* [Problem requirements]: Extract every line from the records below that contains the word "none".

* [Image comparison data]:
__________________________________________________

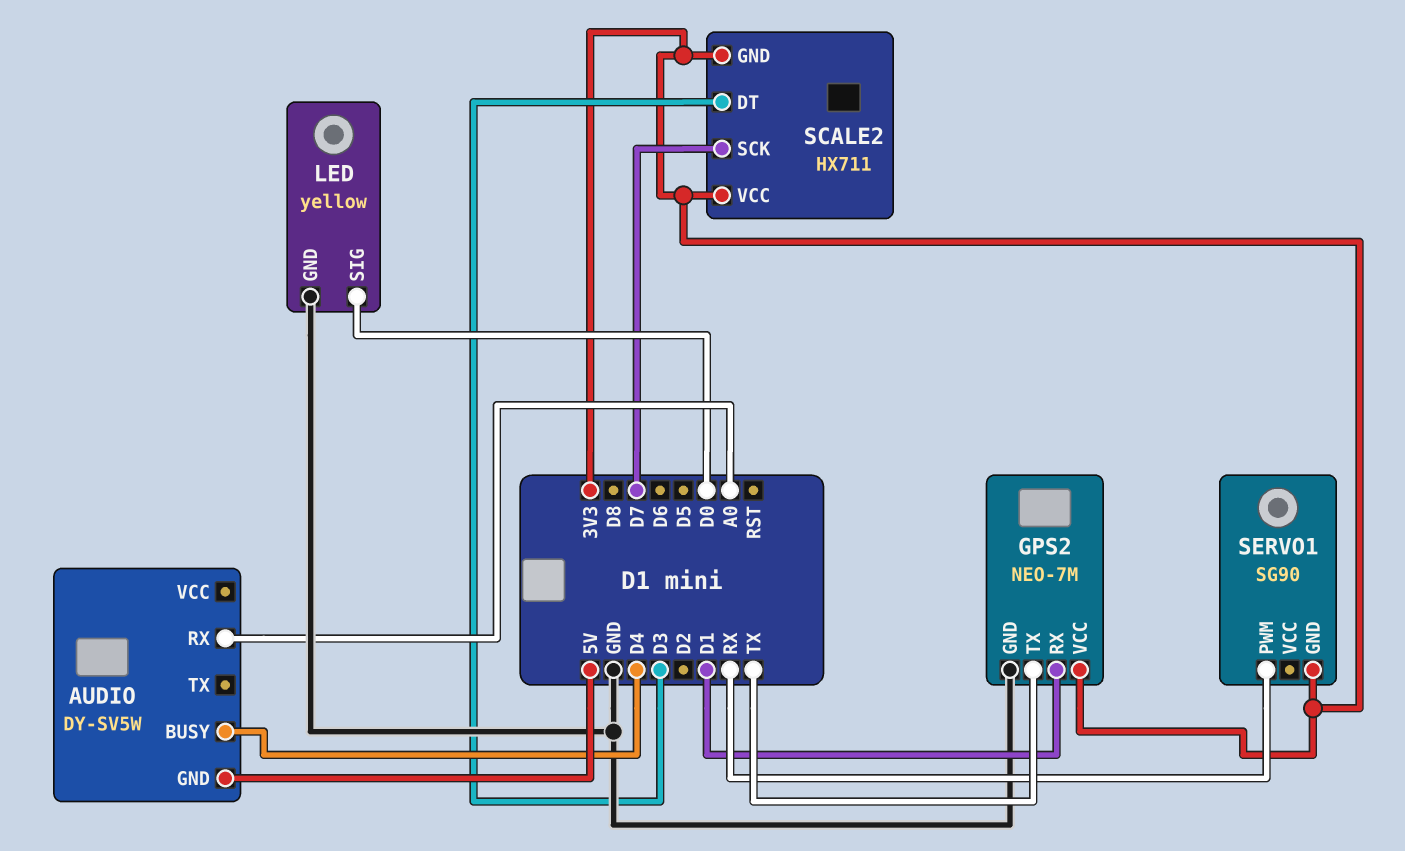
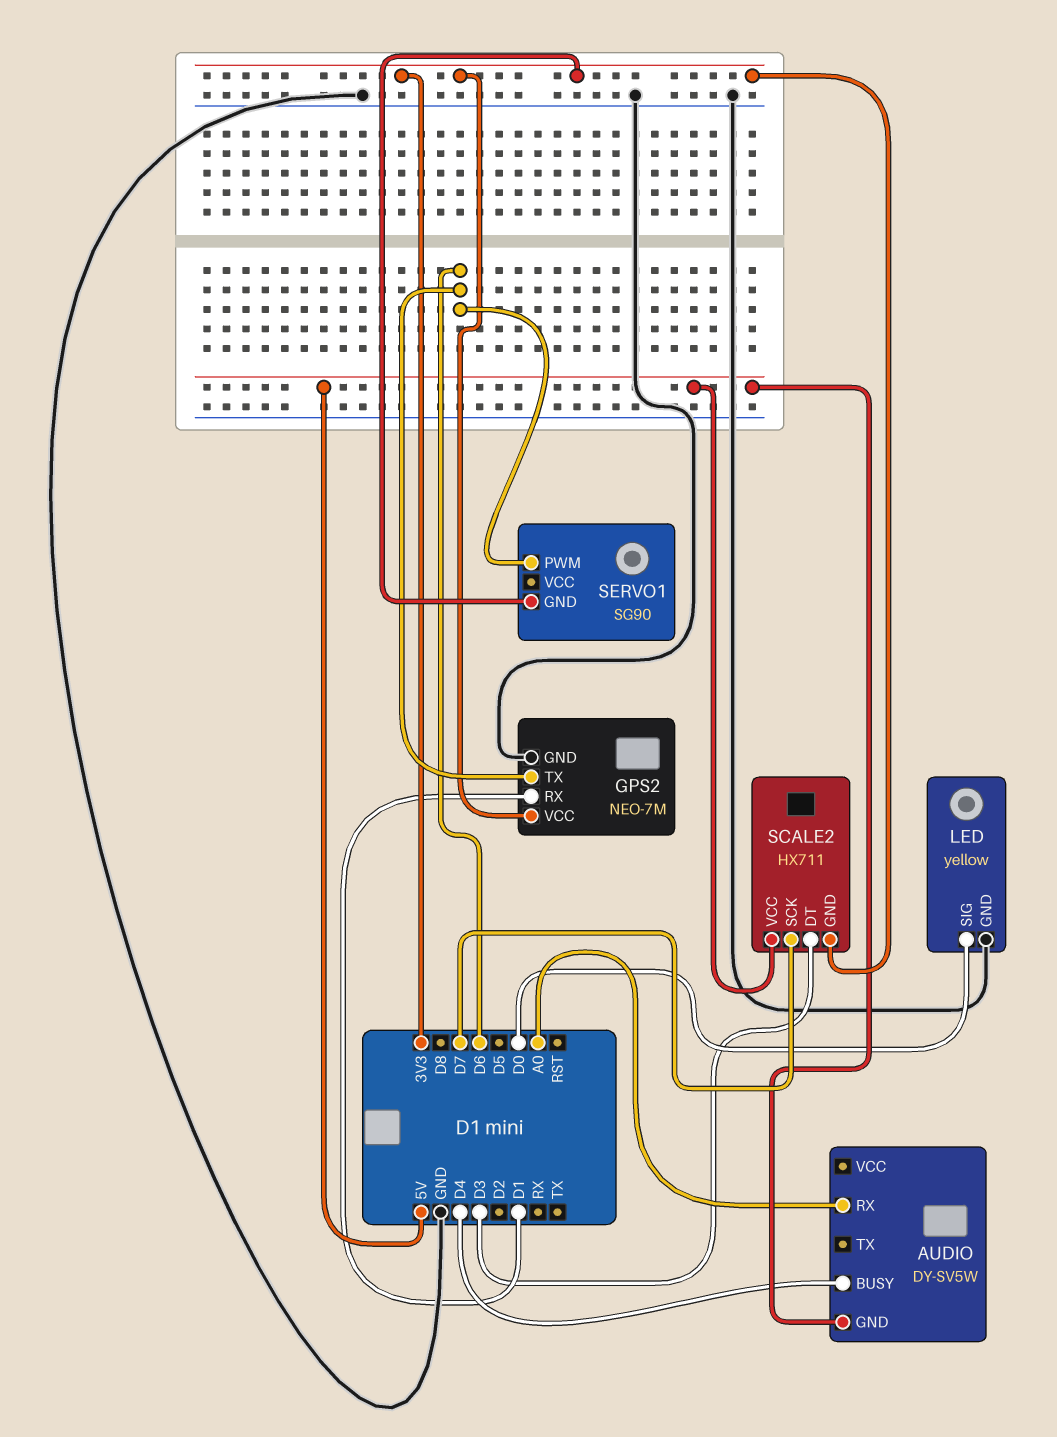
GPS2 pin TX: TX -> D6
SCALE2 pin VCC: 3V3 -> 5V
SERVO1 pin PWM: RX -> D6

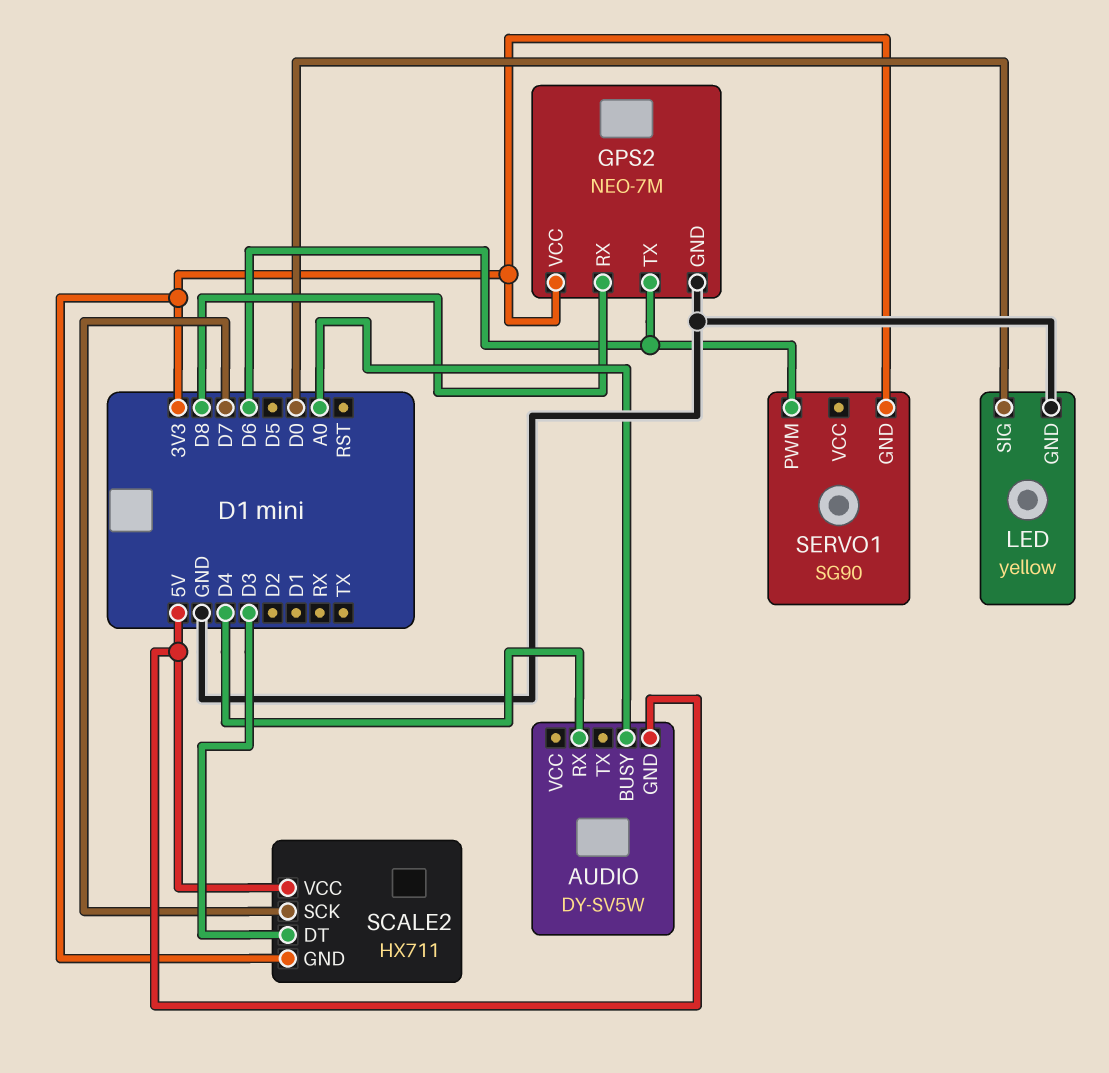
AUDIO pin BUSY: D4 -> A0
AUDIO pin RX: A0 -> D4
GPS2 pin RX: D1 -> D8

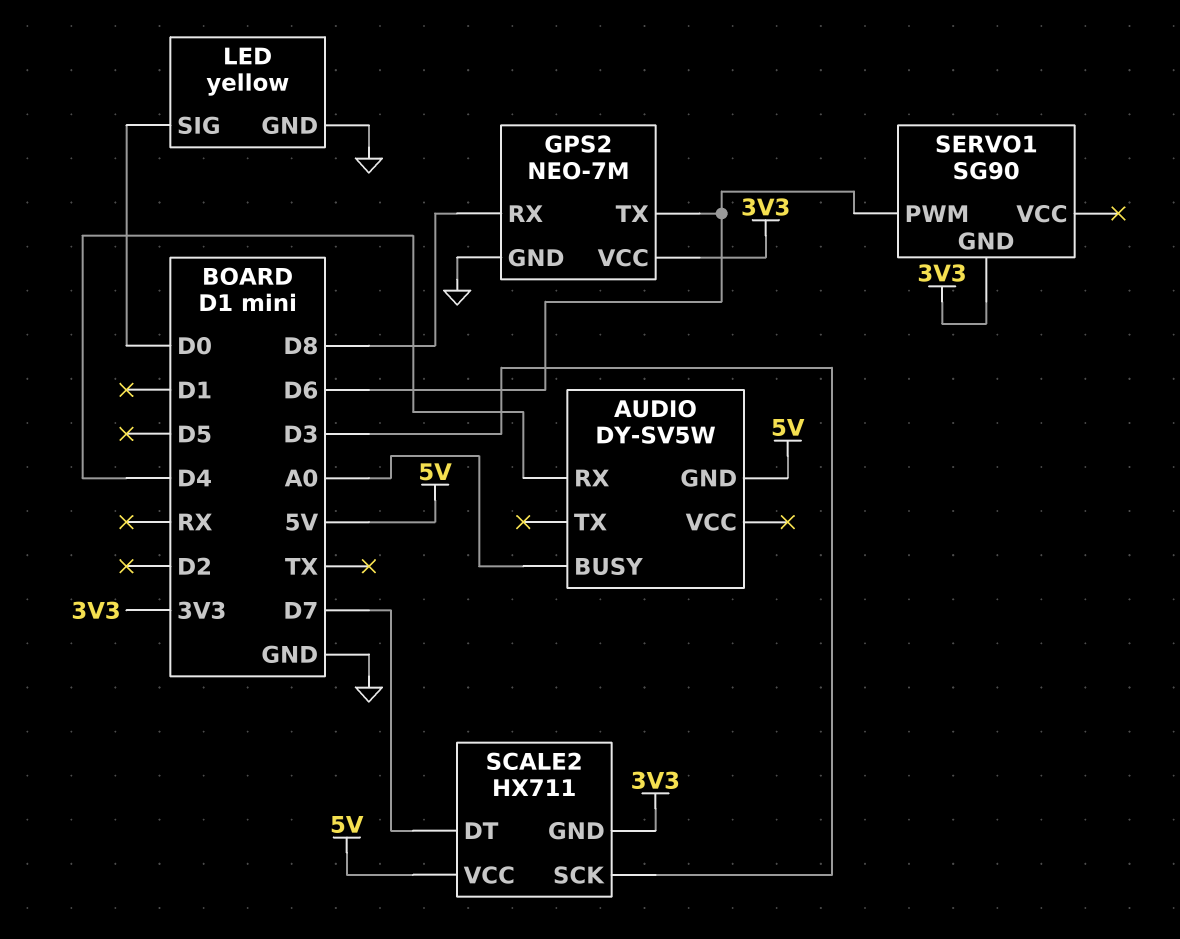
SCALE2 pin DT: D3 -> D7
SCALE2 pin SCK: D7 -> D3

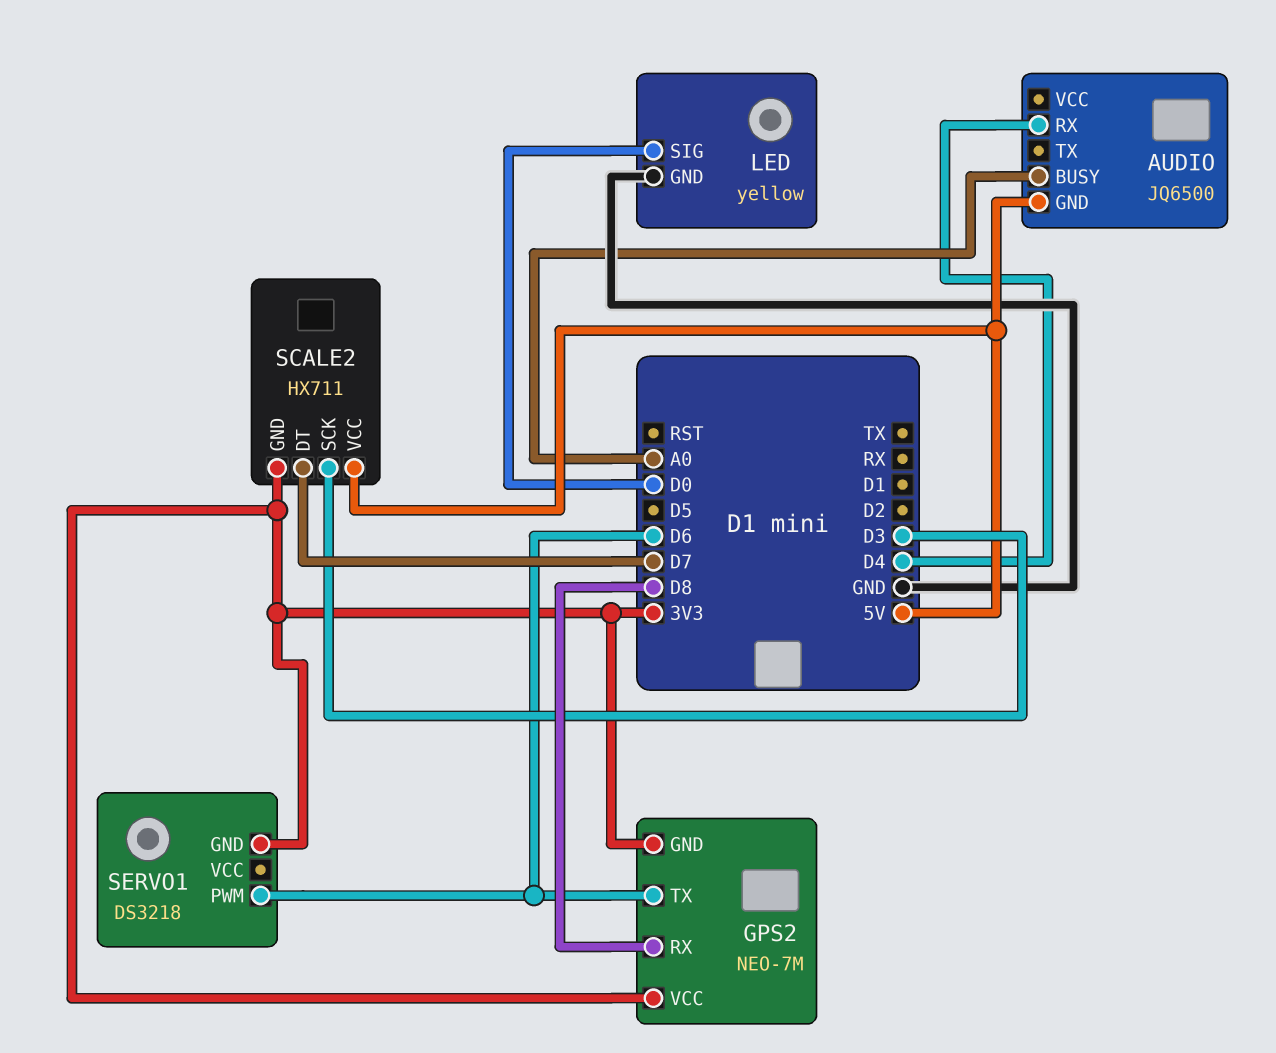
AUDIO: DY-SV5W -> JQ6500
GPS2 pin GND: GND -> 3V3
SERVO1: SG90 -> DS3218

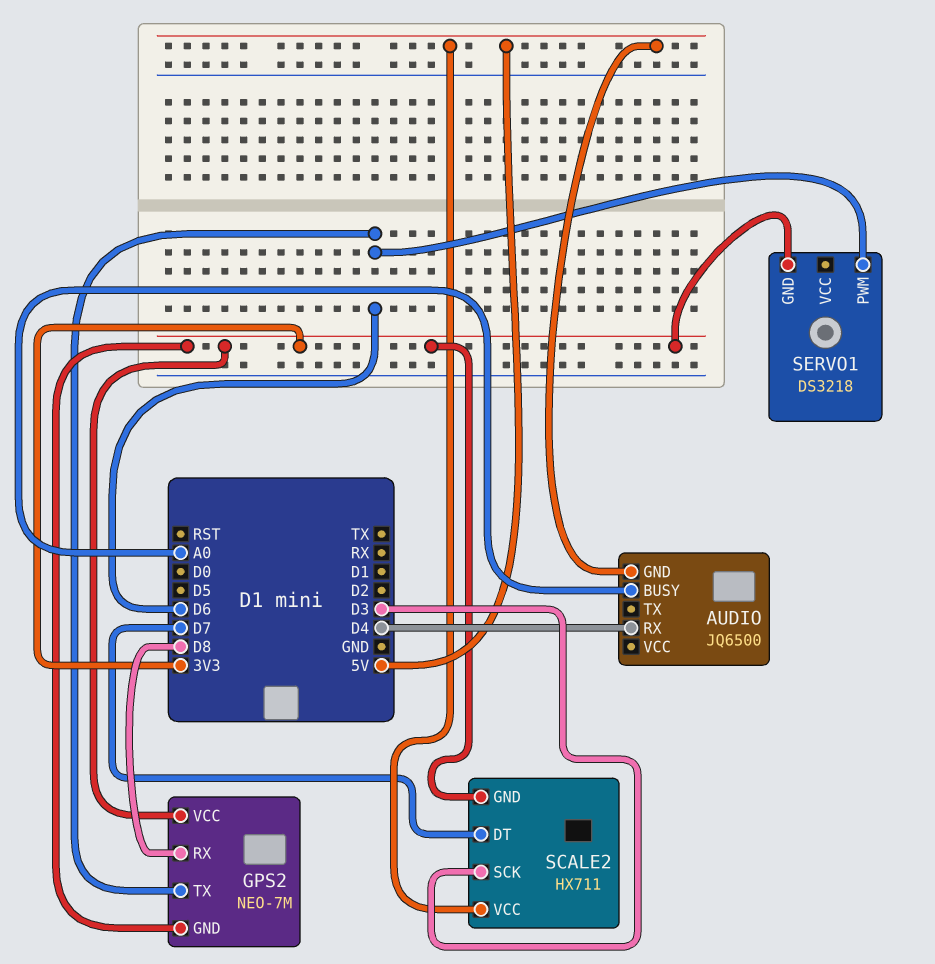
LED: yellow -> none
LED pin GND: GND -> none
LED pin SIG: D0 -> none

__________________________________________________

* [Final answer]:
LED: yellow -> none
LED pin GND: GND -> none
LED pin SIG: D0 -> none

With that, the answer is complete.